Go through the records and copy each line where the word "purple" occurs.

*** Material provided ***

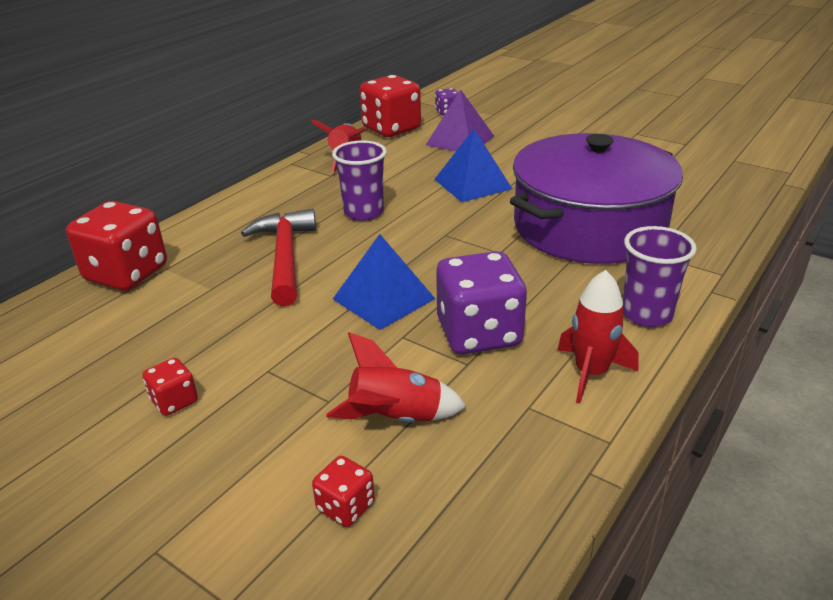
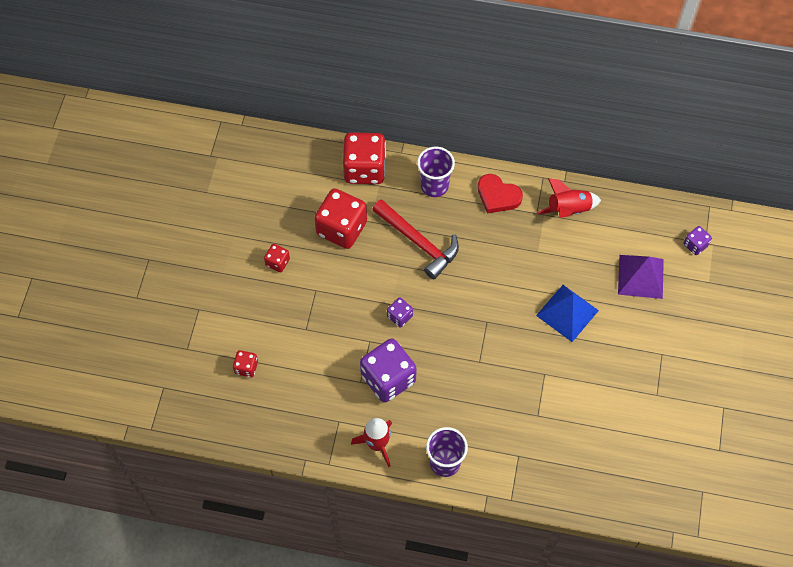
camera: 65 degrees right, 30 degrees up
red hammer [241,209,316,306] -> red hammer turned 75 degrees clockwise [372,199,459,279]
red rocket [326,332,466,423] -> none
purple cup [332,140,387,221] -> purple cup moved to [417,147,455,197]
blue pyramid [333,234,435,330] -> purple dice [387,297,413,327]
red dice [360,75,421,137] -> red dice moved to [314,188,367,249]
purple pot [510,133,683,264] -> none
none -> red heart [478,174,523,213]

*** End of Material provided ***

Result:
purple cup [332,140,387,221] -> purple cup moved to [417,147,455,197]
blue pyramid [333,234,435,330] -> purple dice [387,297,413,327]
purple pot [510,133,683,264] -> none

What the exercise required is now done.